Output every line below exactly, please, omitting pictures.

### Data listing
┌──

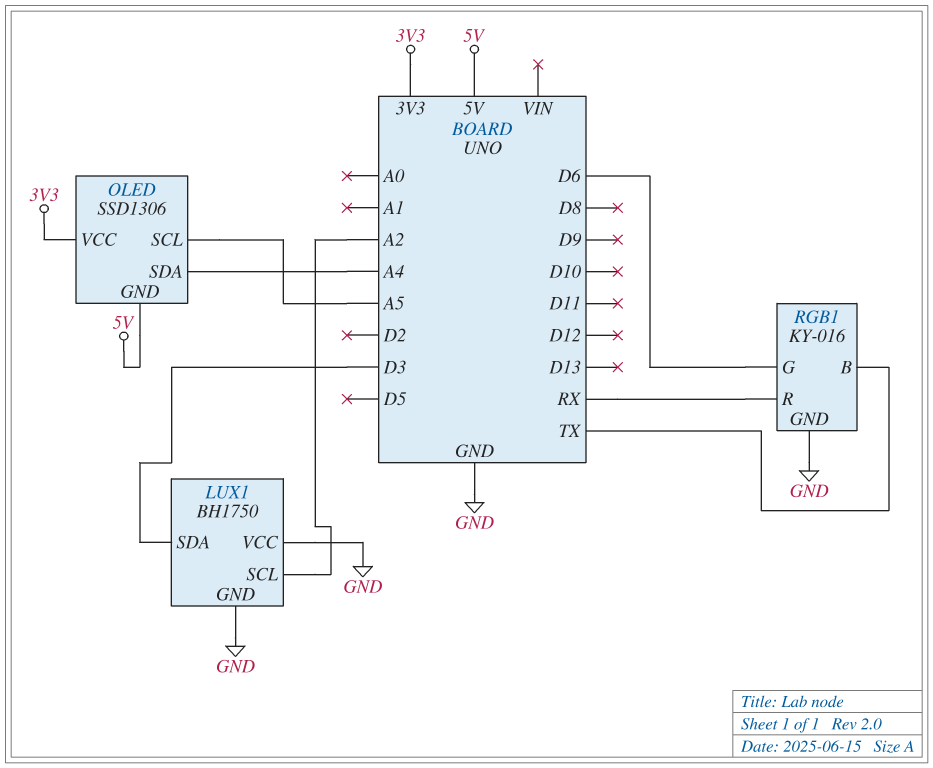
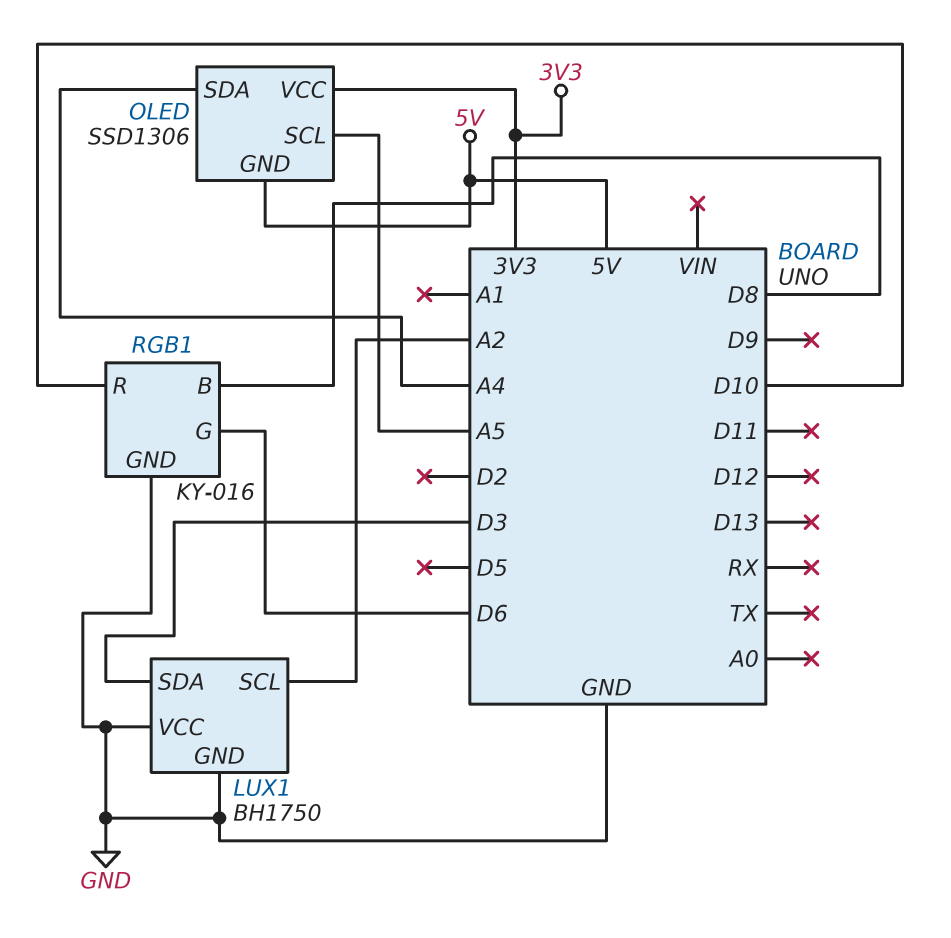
RGB1 pin B: TX -> D8
RGB1 pin R: RX -> D10

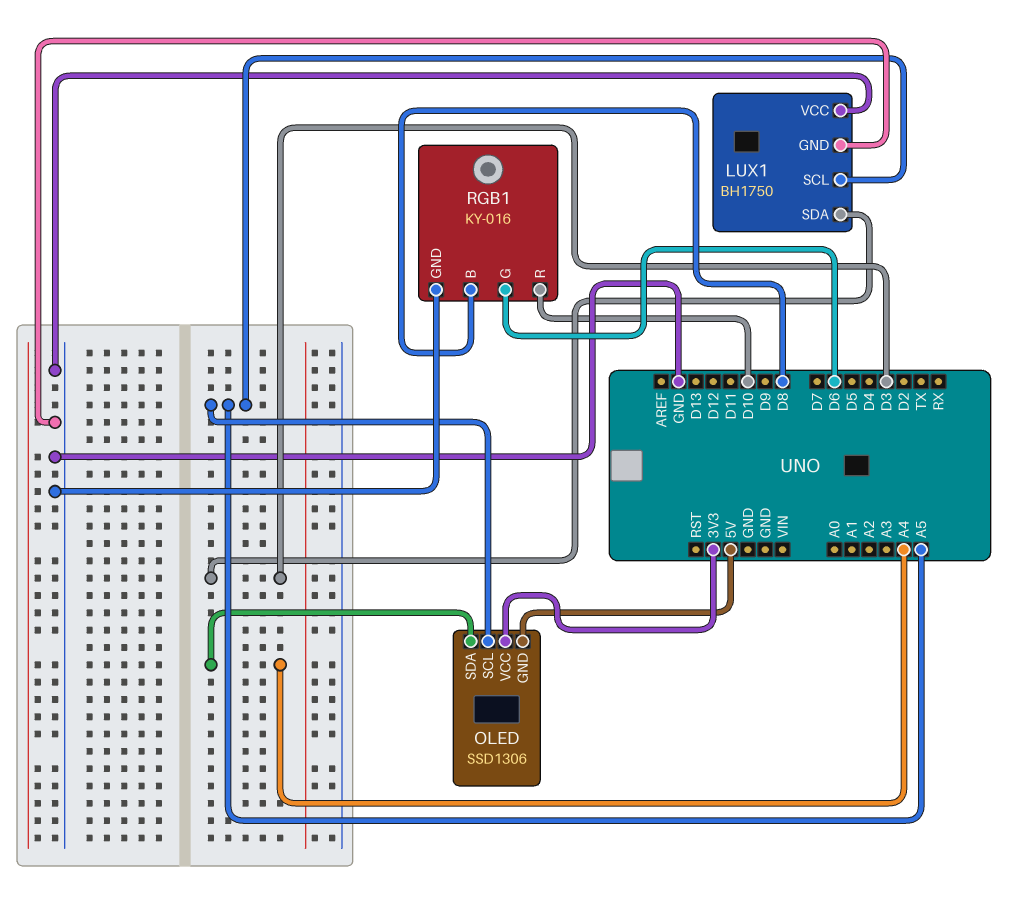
LUX1 pin SCL: A2 -> A5

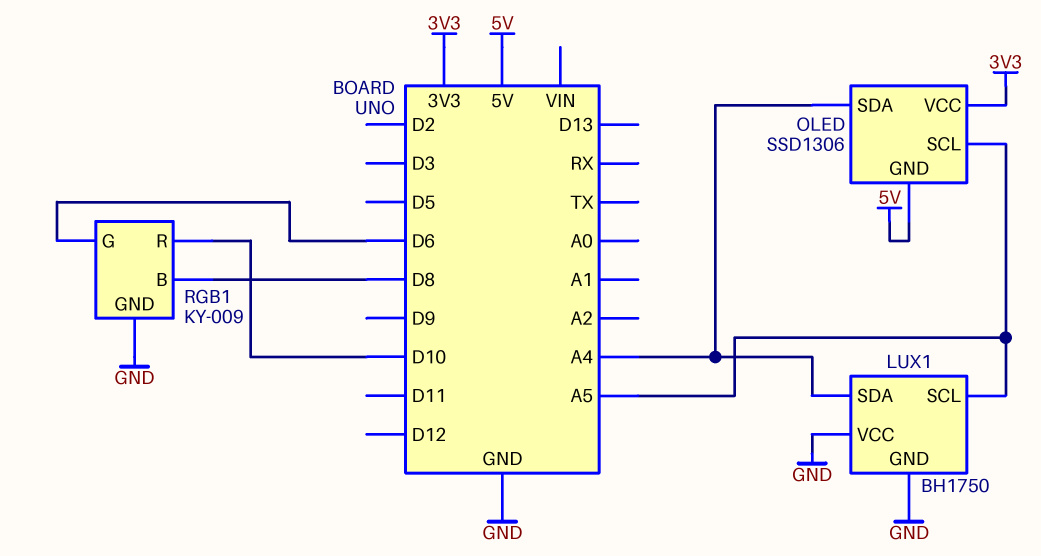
LUX1 pin SDA: D3 -> A4
RGB1: KY-016 -> KY-009

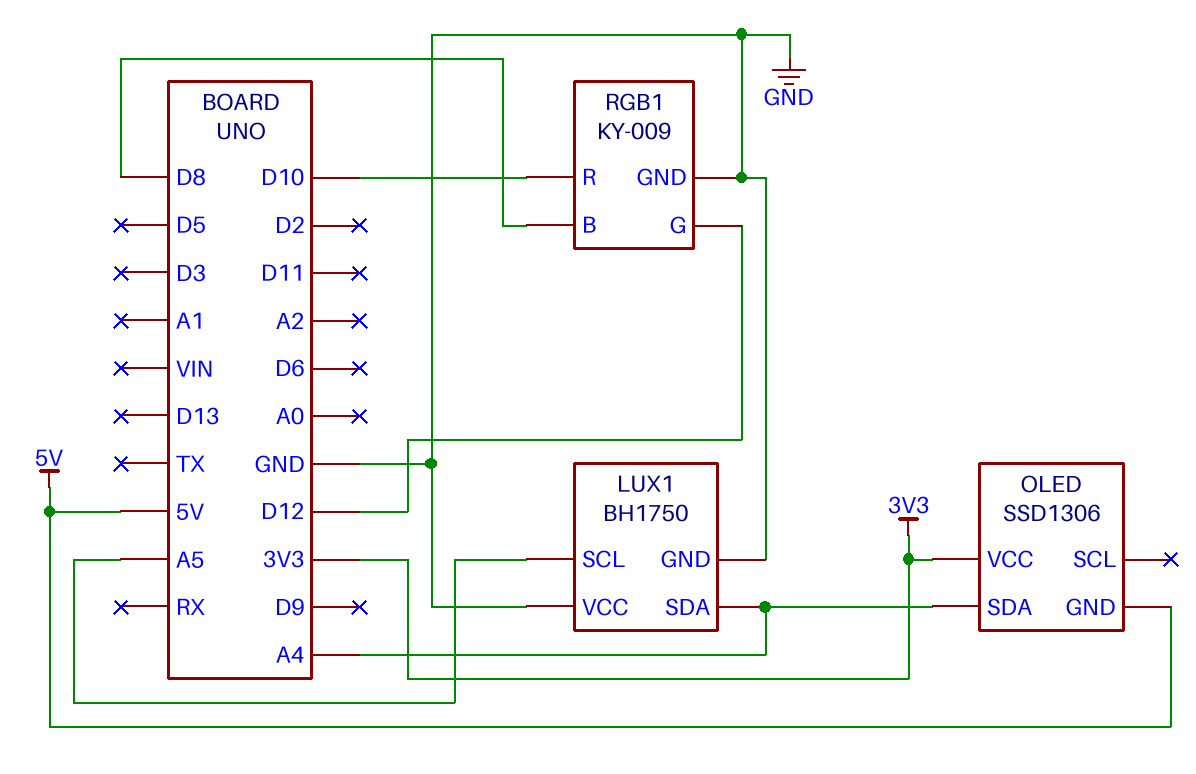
OLED pin SCL: A5 -> none
RGB1 pin G: D6 -> D12

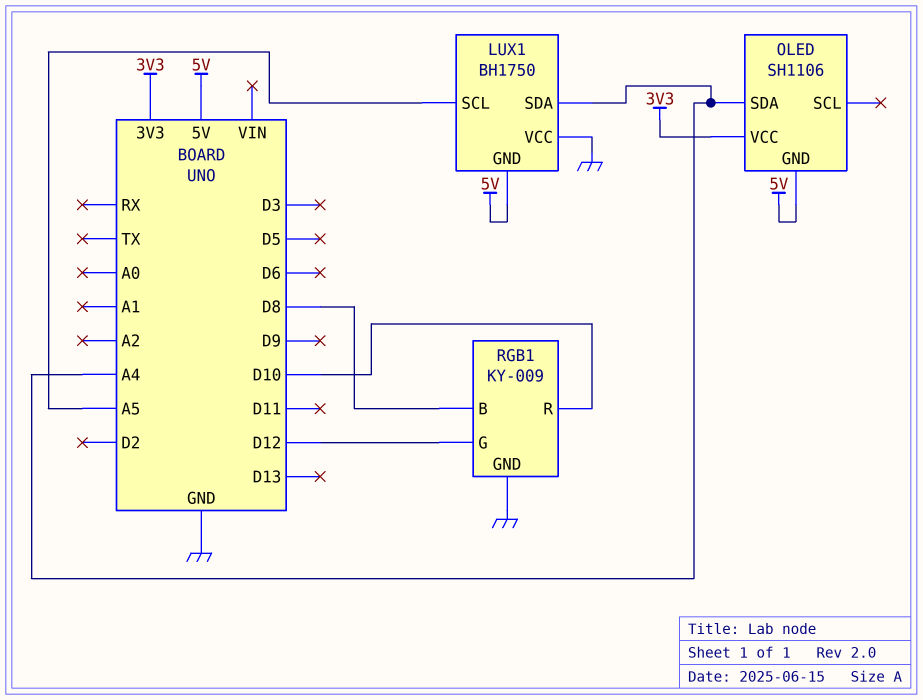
LUX1 pin GND: GND -> 5V
OLED: SSD1306 -> SH1106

└──

### Response box
RGB1 pin B: TX -> D8
RGB1 pin R: RX -> D10

LUX1 pin SCL: A2 -> A5

LUX1 pin SDA: D3 -> A4
RGB1: KY-016 -> KY-009

OLED pin SCL: A5 -> none
RGB1 pin G: D6 -> D12

LUX1 pin GND: GND -> 5V
OLED: SSD1306 -> SH1106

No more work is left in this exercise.